--- START ---
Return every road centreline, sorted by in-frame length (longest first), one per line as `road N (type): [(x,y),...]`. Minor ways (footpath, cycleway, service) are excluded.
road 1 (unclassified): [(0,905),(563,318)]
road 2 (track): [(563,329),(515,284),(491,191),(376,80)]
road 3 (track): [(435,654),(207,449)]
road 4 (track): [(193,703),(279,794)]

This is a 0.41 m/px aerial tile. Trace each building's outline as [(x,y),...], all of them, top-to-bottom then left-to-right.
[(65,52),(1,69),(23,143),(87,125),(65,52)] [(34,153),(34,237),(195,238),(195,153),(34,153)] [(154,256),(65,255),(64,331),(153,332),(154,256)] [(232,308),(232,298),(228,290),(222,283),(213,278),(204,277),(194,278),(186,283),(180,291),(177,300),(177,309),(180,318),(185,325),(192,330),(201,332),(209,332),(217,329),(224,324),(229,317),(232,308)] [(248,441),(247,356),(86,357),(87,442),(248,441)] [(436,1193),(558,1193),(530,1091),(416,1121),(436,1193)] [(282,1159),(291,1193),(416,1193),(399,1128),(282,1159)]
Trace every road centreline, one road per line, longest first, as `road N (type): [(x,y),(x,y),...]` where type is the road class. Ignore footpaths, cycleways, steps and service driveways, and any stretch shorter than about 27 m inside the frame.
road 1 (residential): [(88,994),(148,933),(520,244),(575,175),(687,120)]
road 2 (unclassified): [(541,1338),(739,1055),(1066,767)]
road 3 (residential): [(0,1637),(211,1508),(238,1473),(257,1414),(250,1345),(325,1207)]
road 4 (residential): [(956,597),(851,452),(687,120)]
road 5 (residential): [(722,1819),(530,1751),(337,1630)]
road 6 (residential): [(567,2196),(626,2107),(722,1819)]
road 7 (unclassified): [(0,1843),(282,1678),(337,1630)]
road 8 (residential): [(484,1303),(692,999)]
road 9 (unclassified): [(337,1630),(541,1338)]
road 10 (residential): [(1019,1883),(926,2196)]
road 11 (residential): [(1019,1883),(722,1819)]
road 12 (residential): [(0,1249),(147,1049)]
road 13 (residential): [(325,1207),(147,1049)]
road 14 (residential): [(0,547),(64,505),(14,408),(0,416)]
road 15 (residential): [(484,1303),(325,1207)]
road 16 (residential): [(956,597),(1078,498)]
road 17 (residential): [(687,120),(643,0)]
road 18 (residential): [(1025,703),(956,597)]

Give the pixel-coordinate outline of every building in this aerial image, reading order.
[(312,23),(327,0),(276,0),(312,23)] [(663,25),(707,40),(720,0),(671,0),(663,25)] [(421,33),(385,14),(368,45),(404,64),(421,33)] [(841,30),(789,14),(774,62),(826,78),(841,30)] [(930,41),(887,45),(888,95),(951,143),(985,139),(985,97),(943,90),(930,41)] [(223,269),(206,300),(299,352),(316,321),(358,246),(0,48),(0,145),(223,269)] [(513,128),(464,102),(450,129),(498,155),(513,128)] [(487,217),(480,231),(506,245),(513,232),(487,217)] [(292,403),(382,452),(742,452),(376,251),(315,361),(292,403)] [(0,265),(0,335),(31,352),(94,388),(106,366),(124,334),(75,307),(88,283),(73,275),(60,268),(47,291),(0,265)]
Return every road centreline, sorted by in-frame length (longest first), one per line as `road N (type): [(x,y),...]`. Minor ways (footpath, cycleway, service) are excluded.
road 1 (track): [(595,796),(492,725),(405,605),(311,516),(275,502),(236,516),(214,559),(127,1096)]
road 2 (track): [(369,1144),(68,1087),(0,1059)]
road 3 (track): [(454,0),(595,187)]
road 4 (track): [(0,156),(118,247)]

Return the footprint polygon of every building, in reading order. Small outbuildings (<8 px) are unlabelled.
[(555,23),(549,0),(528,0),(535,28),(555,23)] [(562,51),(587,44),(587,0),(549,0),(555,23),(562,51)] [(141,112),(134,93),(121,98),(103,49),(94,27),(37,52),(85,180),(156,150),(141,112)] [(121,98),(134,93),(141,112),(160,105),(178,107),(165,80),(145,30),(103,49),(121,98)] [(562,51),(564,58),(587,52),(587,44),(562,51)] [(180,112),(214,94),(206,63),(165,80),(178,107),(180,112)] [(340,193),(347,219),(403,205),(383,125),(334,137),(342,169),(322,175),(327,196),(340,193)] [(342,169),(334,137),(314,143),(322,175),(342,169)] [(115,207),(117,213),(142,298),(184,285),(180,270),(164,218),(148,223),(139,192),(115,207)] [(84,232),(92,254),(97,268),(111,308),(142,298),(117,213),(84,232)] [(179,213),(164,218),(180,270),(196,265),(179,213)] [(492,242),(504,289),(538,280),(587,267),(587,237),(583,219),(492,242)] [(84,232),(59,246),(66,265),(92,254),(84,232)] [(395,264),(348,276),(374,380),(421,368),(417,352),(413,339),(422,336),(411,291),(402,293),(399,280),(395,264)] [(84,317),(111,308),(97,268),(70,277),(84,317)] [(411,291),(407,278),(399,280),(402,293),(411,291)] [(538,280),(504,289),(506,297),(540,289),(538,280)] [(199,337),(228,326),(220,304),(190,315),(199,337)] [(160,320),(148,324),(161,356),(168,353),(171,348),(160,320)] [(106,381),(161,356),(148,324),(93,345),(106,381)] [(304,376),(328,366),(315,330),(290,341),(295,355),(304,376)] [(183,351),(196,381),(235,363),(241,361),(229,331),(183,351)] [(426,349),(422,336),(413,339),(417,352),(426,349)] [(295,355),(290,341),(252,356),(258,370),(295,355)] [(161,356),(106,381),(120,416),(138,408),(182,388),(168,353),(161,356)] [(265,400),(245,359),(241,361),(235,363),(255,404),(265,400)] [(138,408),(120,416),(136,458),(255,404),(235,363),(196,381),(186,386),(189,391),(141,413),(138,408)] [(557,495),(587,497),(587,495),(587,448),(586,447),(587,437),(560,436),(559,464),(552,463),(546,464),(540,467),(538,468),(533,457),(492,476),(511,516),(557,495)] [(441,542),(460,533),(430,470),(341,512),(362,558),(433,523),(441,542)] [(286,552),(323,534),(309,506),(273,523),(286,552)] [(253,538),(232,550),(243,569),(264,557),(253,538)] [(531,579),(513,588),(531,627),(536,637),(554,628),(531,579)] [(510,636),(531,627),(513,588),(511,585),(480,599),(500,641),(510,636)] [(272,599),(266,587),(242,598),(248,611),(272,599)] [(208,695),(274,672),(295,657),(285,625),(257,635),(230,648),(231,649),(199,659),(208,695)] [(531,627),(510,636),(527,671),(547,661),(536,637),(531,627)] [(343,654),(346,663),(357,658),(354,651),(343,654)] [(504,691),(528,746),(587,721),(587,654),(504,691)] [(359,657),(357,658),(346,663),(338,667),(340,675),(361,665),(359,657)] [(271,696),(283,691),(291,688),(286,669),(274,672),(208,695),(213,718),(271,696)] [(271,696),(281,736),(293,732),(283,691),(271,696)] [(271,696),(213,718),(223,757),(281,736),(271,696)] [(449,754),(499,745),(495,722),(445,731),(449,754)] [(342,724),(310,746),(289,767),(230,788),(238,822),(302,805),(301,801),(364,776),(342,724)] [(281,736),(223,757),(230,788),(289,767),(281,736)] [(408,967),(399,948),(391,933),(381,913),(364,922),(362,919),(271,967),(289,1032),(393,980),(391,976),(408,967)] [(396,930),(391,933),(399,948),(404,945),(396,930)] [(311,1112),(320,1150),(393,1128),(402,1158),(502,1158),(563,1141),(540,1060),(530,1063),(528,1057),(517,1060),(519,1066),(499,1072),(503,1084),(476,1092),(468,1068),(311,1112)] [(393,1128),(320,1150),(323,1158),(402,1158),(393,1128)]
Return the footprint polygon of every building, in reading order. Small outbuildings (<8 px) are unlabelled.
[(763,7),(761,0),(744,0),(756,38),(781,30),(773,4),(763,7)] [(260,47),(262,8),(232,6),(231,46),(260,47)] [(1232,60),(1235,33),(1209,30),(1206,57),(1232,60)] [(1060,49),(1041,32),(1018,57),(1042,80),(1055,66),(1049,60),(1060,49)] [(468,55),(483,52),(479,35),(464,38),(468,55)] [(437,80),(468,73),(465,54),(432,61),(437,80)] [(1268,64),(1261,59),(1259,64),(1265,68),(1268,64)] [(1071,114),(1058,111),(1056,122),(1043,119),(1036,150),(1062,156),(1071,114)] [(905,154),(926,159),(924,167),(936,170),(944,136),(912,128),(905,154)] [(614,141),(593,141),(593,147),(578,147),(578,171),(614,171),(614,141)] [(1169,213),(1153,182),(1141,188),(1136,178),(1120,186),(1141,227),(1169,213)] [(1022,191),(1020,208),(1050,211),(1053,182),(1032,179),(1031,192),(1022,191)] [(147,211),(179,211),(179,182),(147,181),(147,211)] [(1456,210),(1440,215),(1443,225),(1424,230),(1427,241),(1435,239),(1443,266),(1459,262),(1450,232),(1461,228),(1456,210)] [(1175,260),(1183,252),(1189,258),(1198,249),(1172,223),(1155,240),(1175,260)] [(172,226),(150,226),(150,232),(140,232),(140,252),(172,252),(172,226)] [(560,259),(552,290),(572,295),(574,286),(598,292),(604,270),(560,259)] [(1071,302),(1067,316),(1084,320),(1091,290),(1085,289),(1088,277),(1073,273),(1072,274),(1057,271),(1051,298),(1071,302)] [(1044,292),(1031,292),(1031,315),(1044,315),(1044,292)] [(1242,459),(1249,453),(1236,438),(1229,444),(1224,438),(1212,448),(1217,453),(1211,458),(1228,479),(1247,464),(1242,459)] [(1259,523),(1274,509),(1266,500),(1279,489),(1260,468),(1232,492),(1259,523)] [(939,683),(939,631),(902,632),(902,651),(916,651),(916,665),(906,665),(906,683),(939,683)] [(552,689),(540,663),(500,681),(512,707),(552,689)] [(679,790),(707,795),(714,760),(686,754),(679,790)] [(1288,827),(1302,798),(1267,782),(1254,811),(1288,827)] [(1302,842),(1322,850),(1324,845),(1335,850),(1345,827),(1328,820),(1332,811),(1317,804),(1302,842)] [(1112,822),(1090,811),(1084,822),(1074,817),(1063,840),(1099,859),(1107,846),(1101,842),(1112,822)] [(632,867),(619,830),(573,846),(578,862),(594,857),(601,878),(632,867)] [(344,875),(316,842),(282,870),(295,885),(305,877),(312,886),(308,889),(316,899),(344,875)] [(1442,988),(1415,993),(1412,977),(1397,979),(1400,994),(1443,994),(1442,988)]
--- END ---
Your answer should be a single number: the count of lines in the entries that contain "track".

▶ _Exercise response_
7